* _What is required_
Each entry is to be reproduced verbatim, and images are to be omitted.
* * * * *
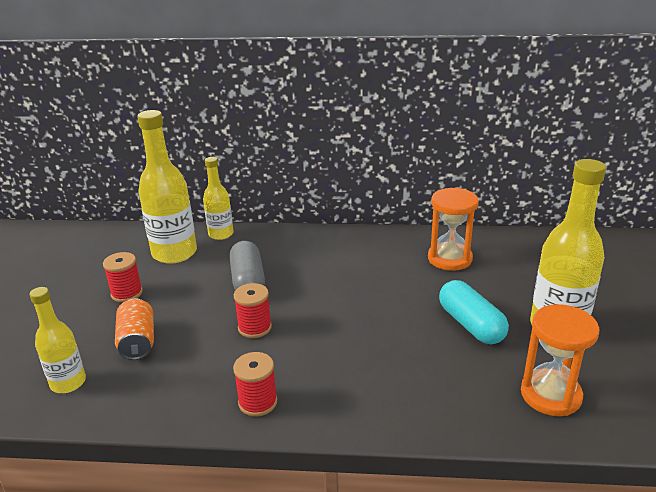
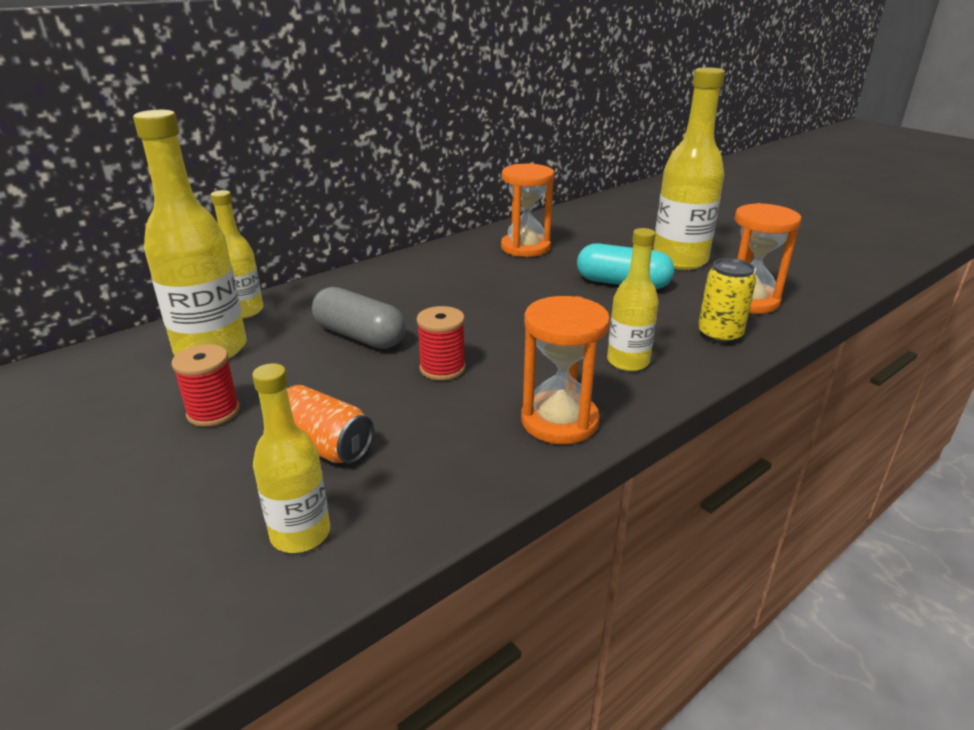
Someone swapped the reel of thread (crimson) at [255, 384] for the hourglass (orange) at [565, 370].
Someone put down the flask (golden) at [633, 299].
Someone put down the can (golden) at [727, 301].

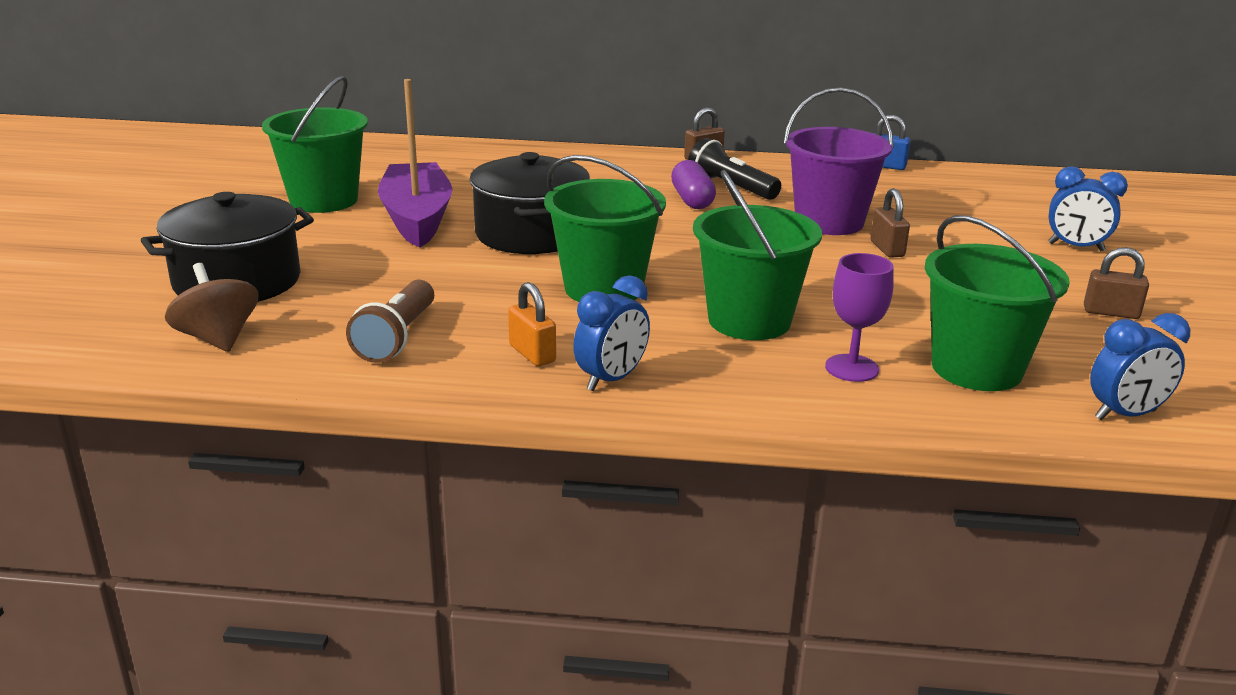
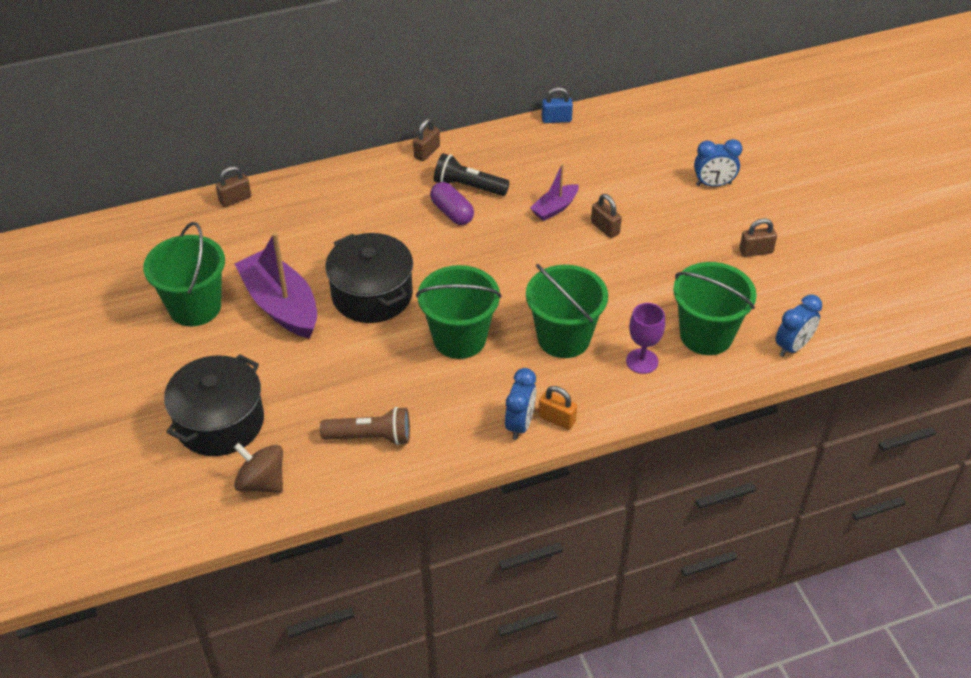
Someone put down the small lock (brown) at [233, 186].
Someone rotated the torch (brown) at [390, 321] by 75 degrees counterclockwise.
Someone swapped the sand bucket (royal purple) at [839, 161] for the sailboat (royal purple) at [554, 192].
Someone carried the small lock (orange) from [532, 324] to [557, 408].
* * * * *
* _Exercise output_
Someone swapped the reel of thread (crimson) at [255, 384] for the hourglass (orange) at [565, 370].
Someone put down the flask (golden) at [633, 299].
Someone put down the can (golden) at [727, 301].

Someone put down the small lock (brown) at [233, 186].
Someone rotated the torch (brown) at [390, 321] by 75 degrees counterclockwise.
Someone swapped the sand bucket (royal purple) at [839, 161] for the sailboat (royal purple) at [554, 192].
Someone carried the small lock (orange) from [532, 324] to [557, 408].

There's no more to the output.